### What the exercise asks
The records below must be reproduced exactly, excluding any pictures.

### Data supplied
......

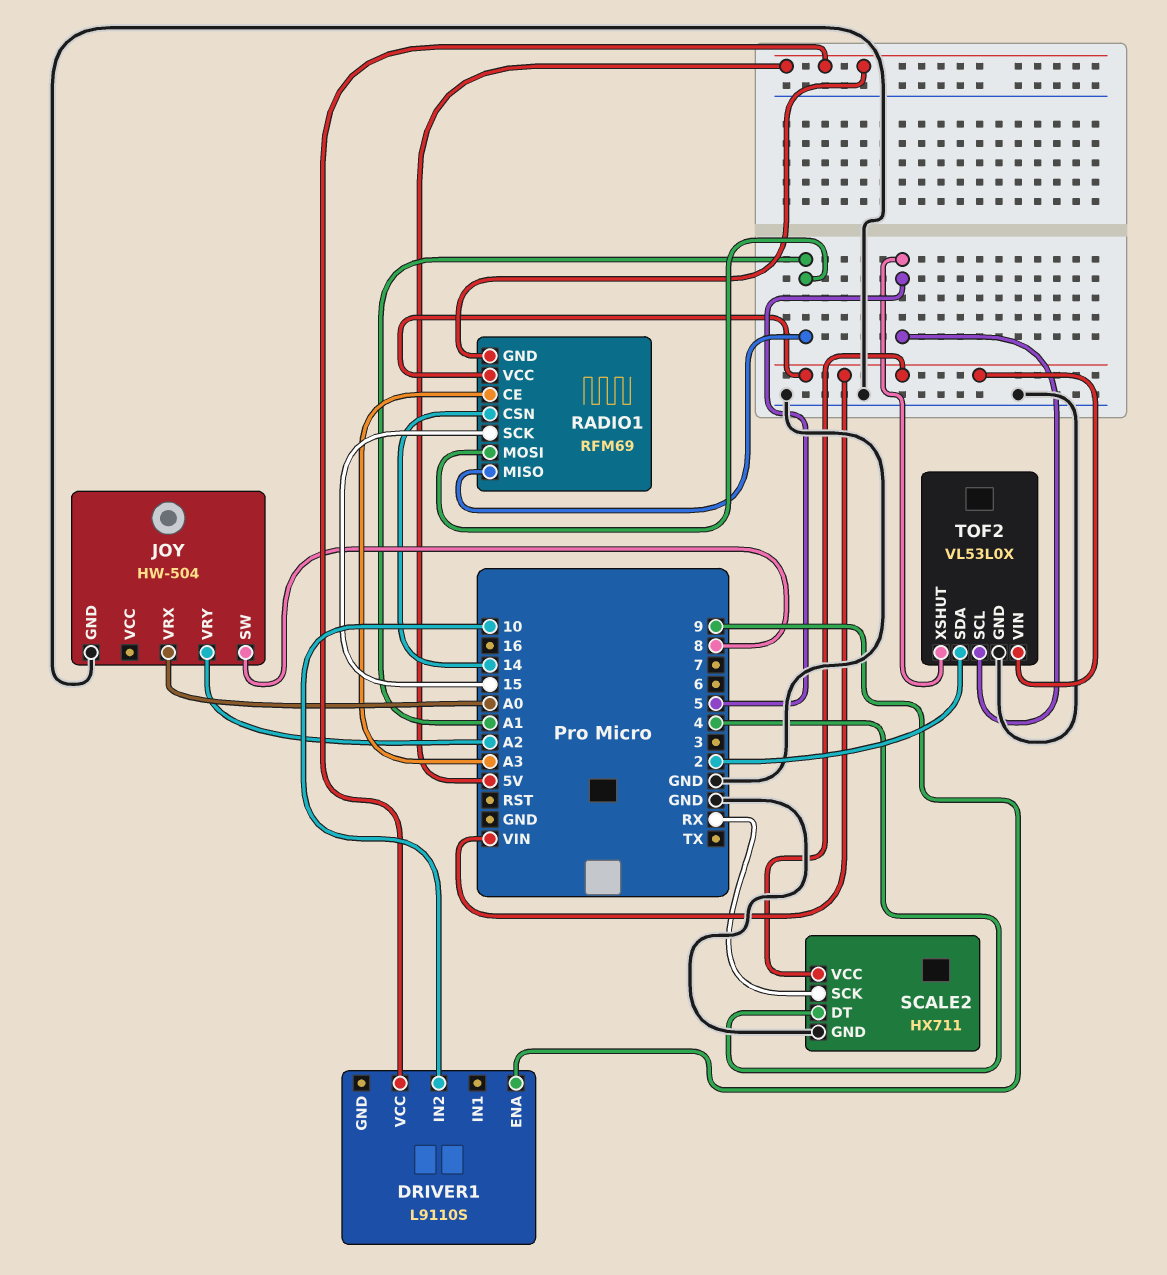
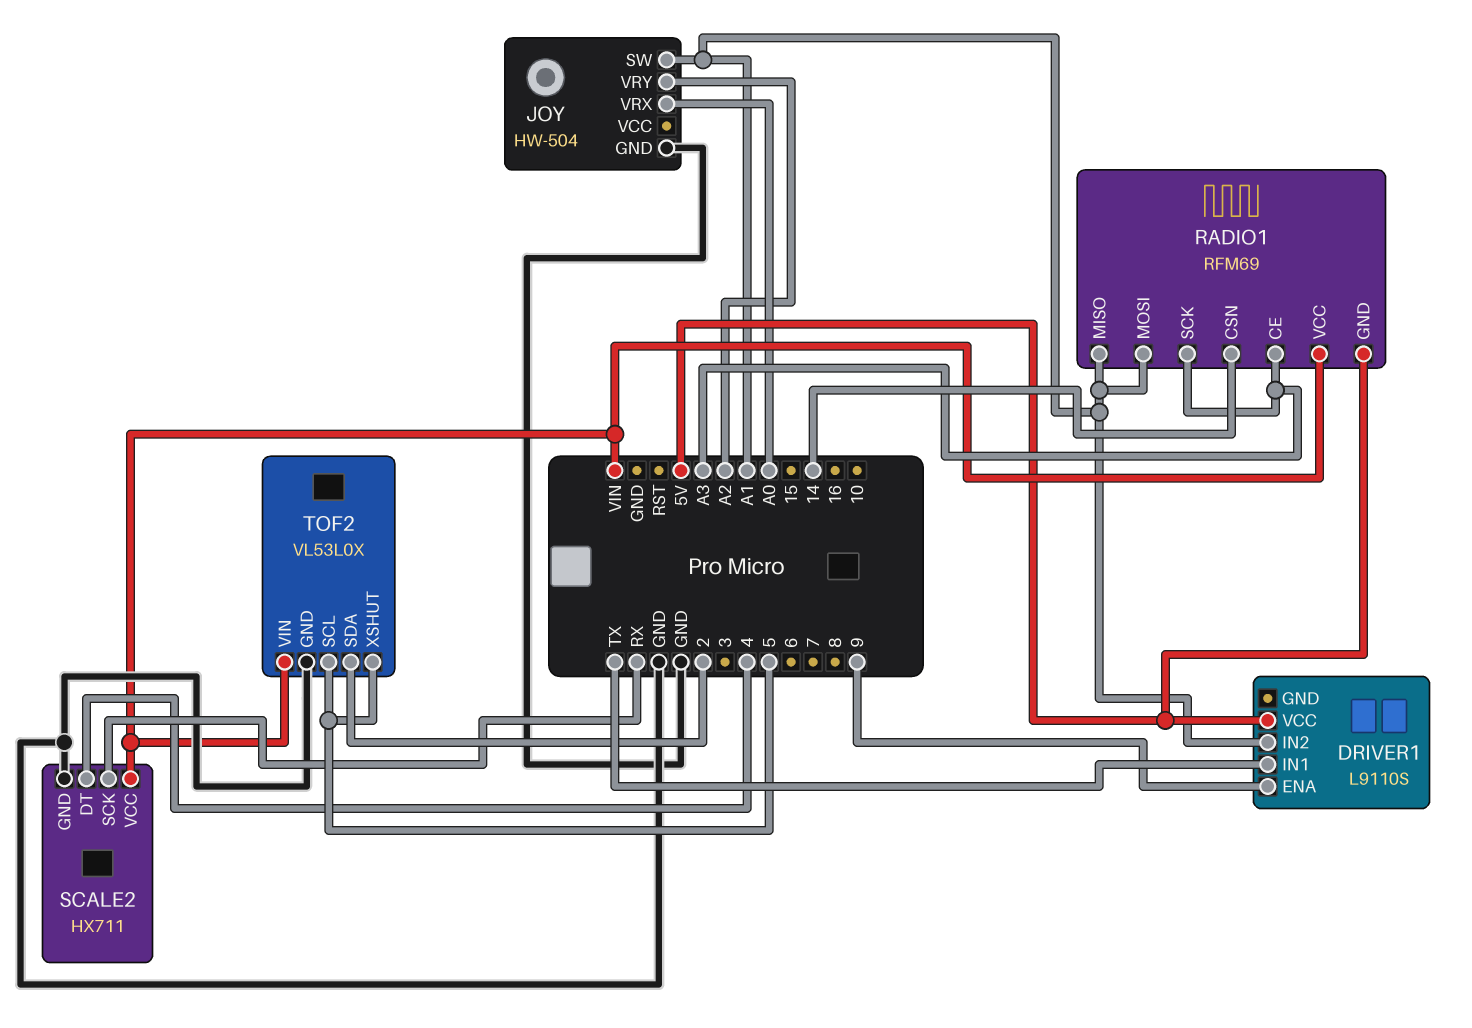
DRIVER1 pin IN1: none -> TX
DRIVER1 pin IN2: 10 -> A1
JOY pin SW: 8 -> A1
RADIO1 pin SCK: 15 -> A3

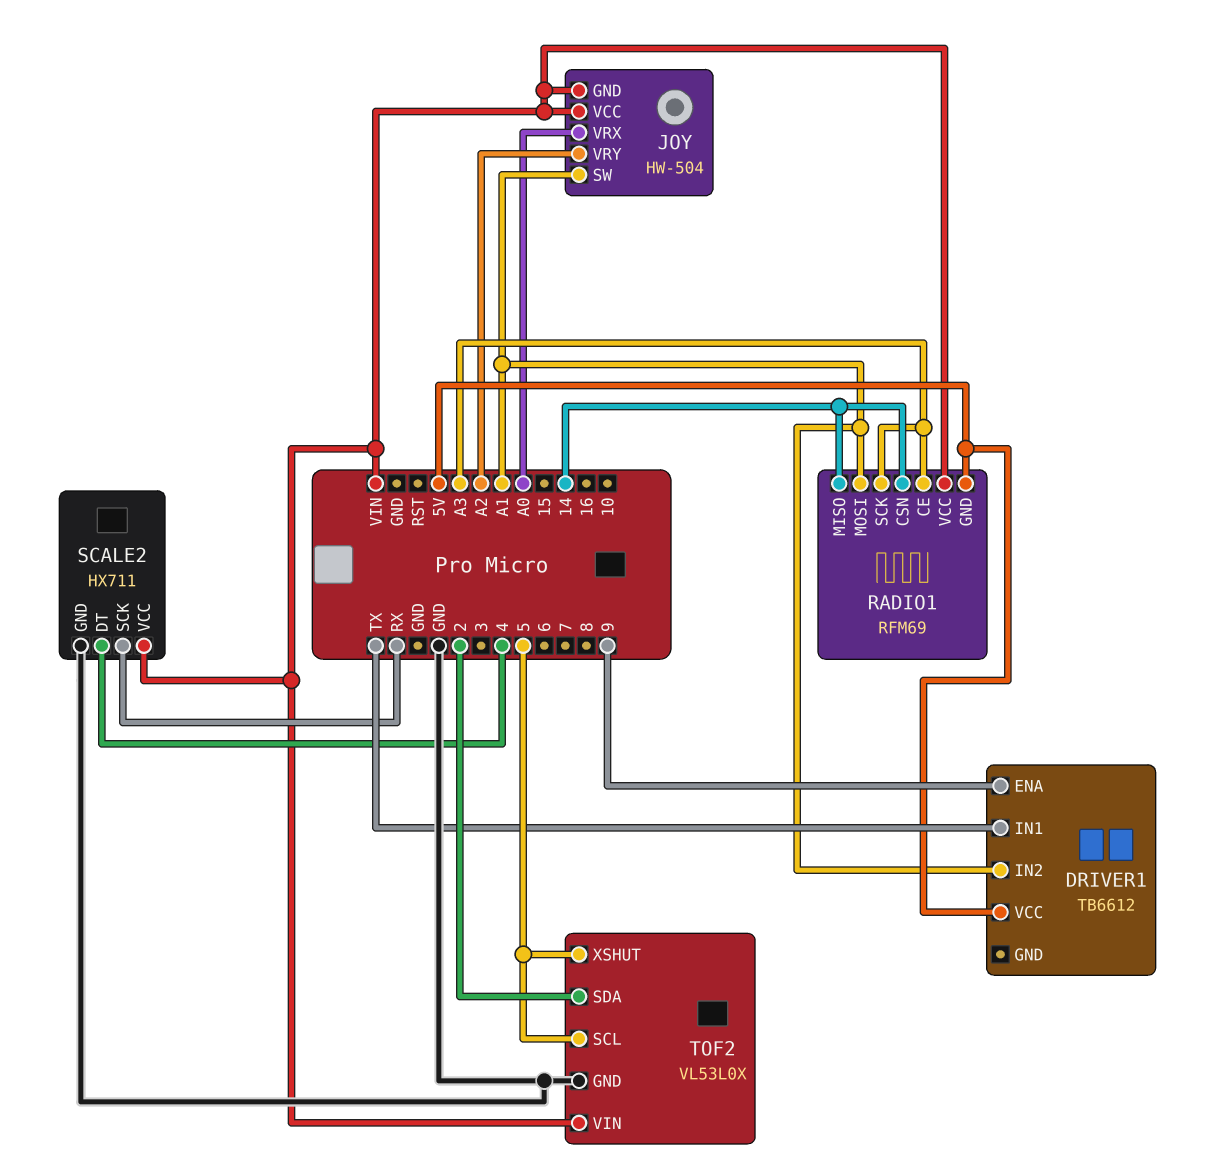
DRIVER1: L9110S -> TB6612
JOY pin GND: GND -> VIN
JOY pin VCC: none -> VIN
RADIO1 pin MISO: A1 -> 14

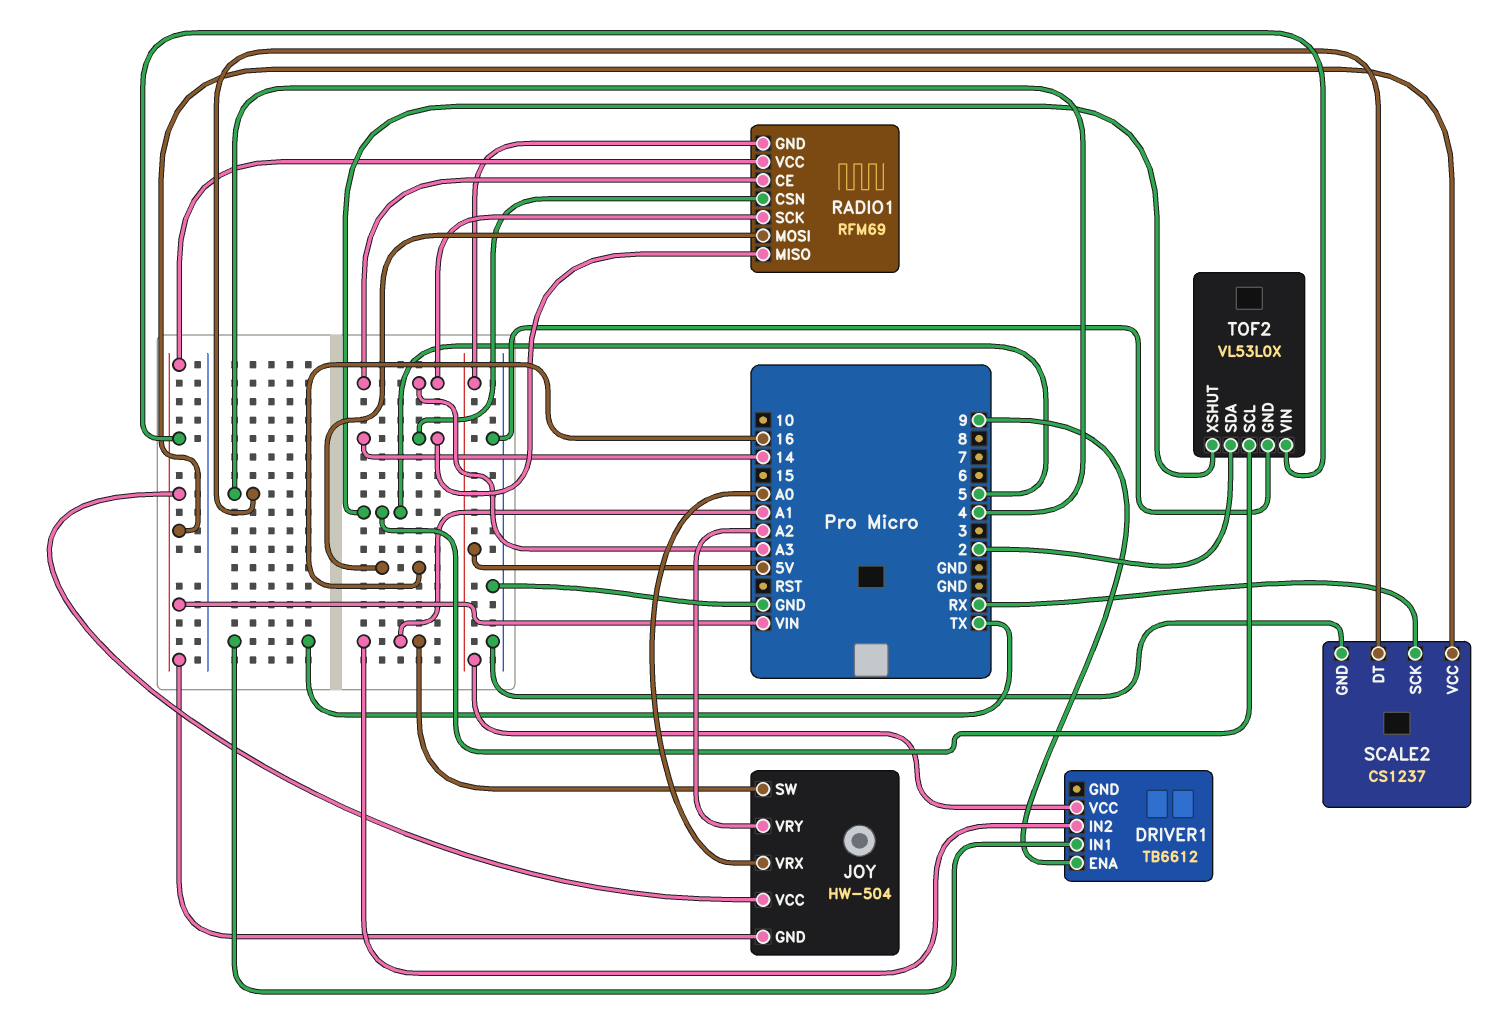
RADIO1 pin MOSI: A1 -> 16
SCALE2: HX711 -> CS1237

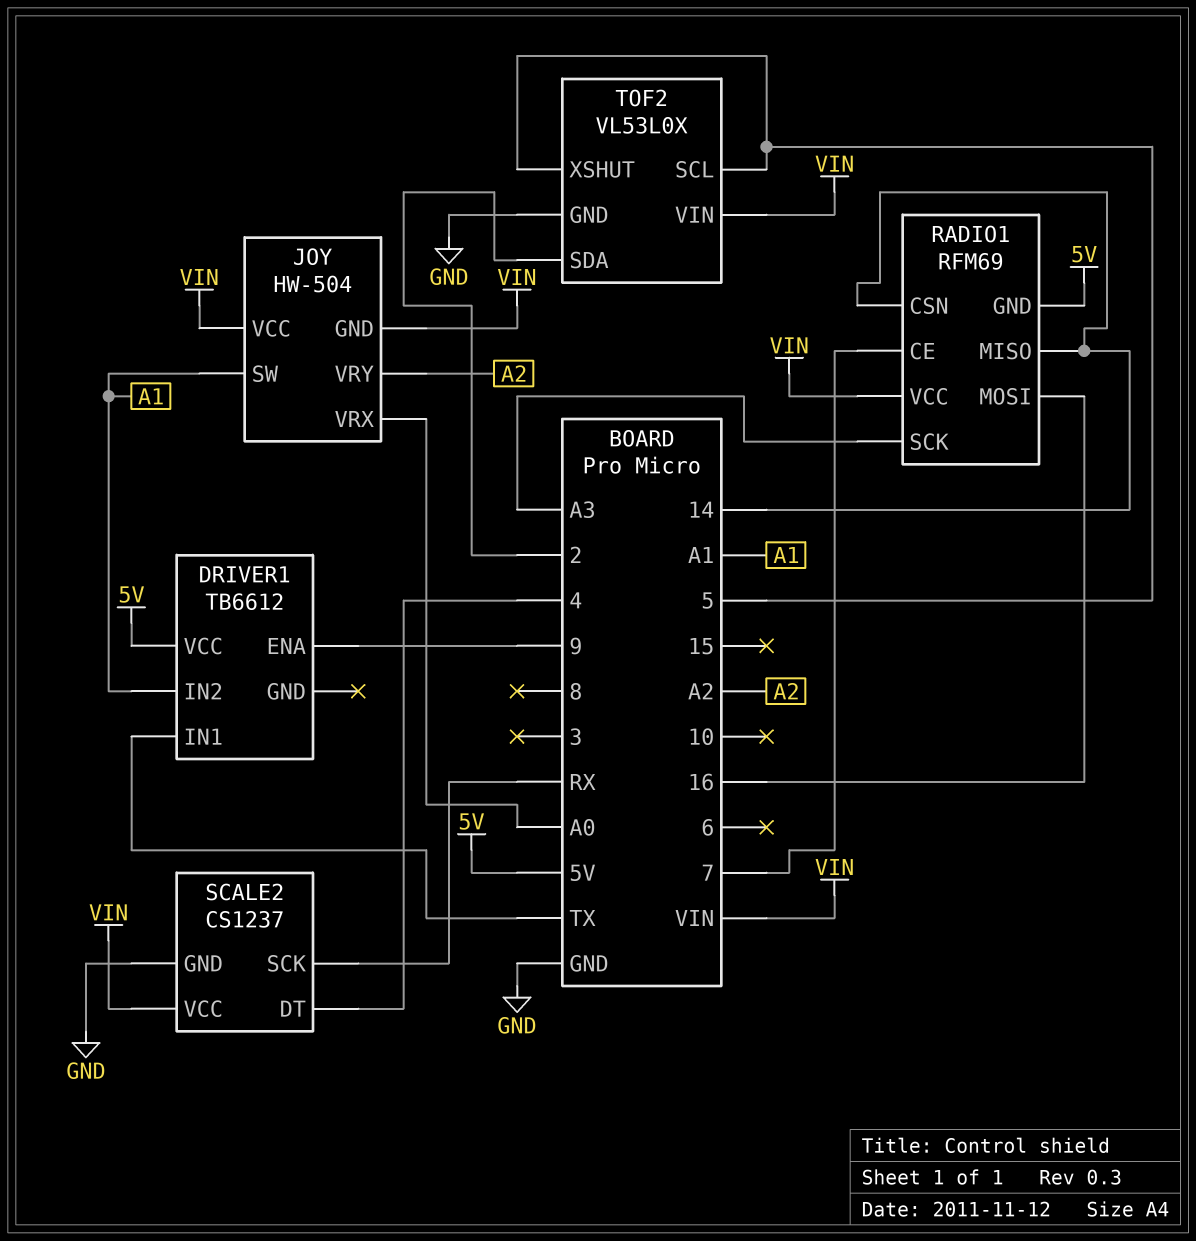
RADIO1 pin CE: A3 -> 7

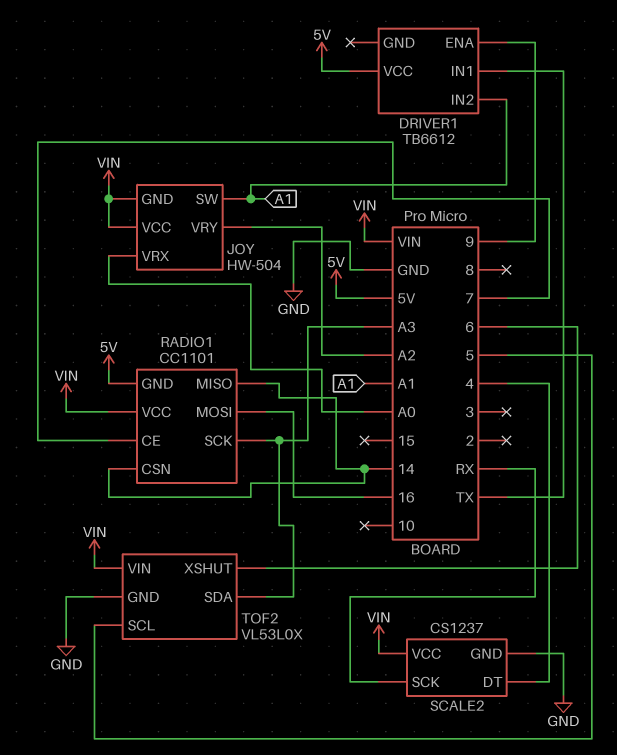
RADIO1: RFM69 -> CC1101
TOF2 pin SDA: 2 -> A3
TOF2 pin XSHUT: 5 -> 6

......

### Answer section
DRIVER1 pin IN1: none -> TX
DRIVER1 pin IN2: 10 -> A1
JOY pin SW: 8 -> A1
RADIO1 pin SCK: 15 -> A3

DRIVER1: L9110S -> TB6612
JOY pin GND: GND -> VIN
JOY pin VCC: none -> VIN
RADIO1 pin MISO: A1 -> 14

RADIO1 pin MOSI: A1 -> 16
SCALE2: HX711 -> CS1237

RADIO1 pin CE: A3 -> 7

RADIO1: RFM69 -> CC1101
TOF2 pin SDA: 2 -> A3
TOF2 pin XSHUT: 5 -> 6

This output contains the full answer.